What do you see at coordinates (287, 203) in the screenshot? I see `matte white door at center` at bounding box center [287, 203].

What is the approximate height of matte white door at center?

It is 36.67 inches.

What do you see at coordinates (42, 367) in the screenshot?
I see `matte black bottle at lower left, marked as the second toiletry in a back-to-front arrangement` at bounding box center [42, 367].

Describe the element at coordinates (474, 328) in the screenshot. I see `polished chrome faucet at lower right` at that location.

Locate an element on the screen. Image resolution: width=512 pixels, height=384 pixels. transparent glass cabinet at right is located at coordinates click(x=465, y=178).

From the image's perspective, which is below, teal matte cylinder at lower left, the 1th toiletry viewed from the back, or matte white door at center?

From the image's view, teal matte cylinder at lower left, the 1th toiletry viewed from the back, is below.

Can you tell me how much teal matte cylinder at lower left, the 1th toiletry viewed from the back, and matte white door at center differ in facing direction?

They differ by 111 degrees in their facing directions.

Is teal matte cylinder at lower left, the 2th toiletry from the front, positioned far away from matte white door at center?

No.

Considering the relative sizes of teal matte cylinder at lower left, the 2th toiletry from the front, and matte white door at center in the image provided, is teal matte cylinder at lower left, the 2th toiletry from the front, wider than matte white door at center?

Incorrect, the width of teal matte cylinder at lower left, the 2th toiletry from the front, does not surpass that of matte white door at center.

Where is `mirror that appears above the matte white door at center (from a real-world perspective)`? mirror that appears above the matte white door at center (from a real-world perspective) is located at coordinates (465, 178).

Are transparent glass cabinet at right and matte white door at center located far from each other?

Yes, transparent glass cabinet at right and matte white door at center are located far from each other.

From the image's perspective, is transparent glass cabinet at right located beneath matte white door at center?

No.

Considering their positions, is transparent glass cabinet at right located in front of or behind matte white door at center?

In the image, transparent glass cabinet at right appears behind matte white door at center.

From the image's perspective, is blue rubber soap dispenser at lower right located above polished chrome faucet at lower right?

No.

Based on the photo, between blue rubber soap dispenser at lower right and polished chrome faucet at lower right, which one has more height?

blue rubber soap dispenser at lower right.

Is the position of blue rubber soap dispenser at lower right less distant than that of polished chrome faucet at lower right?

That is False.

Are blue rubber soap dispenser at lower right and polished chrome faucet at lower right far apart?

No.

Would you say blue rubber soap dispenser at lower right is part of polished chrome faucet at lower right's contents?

------------------------------------------------------------

WRITTEN EXERCISE
Output every one of the entries above again, word for word and in the same order, with no changes.

TASK SOLUTION
What do you see at coordinates (287, 203) in the screenshot? I see `matte white door at center` at bounding box center [287, 203].

What is the approximate height of matte white door at center?

It is 36.67 inches.

What do you see at coordinates (42, 367) in the screenshot?
I see `matte black bottle at lower left, marked as the second toiletry in a back-to-front arrangement` at bounding box center [42, 367].

Describe the element at coordinates (474, 328) in the screenshot. I see `polished chrome faucet at lower right` at that location.

Locate an element on the screen. Image resolution: width=512 pixels, height=384 pixels. transparent glass cabinet at right is located at coordinates click(x=465, y=178).

From the image's perspective, which is below, teal matte cylinder at lower left, the 1th toiletry viewed from the back, or matte white door at center?

From the image's view, teal matte cylinder at lower left, the 1th toiletry viewed from the back, is below.

Can you tell me how much teal matte cylinder at lower left, the 1th toiletry viewed from the back, and matte white door at center differ in facing direction?

They differ by 111 degrees in their facing directions.

Is teal matte cylinder at lower left, the 2th toiletry from the front, positioned far away from matte white door at center?

No.

Considering the relative sizes of teal matte cylinder at lower left, the 2th toiletry from the front, and matte white door at center in the image provided, is teal matte cylinder at lower left, the 2th toiletry from the front, wider than matte white door at center?

Incorrect, the width of teal matte cylinder at lower left, the 2th toiletry from the front, does not surpass that of matte white door at center.

Where is `mirror that appears above the matte white door at center (from a real-world perspective)`? mirror that appears above the matte white door at center (from a real-world perspective) is located at coordinates (465, 178).

Are transparent glass cabinet at right and matte white door at center located far from each other?

Yes, transparent glass cabinet at right and matte white door at center are located far from each other.

From the image's perspective, is transparent glass cabinet at right located beneath matte white door at center?

No.

Considering their positions, is transparent glass cabinet at right located in front of or behind matte white door at center?

In the image, transparent glass cabinet at right appears behind matte white door at center.

From the image's perspective, is blue rubber soap dispenser at lower right located above polished chrome faucet at lower right?

No.

Based on the photo, between blue rubber soap dispenser at lower right and polished chrome faucet at lower right, which one has more height?

blue rubber soap dispenser at lower right.

Is the position of blue rubber soap dispenser at lower right less distant than that of polished chrome faucet at lower right?

That is False.

Are blue rubber soap dispenser at lower right and polished chrome faucet at lower right far apart?

No.

Would you say blue rubber soap dispenser at lower right is part of polished chrome faucet at lower right's contents?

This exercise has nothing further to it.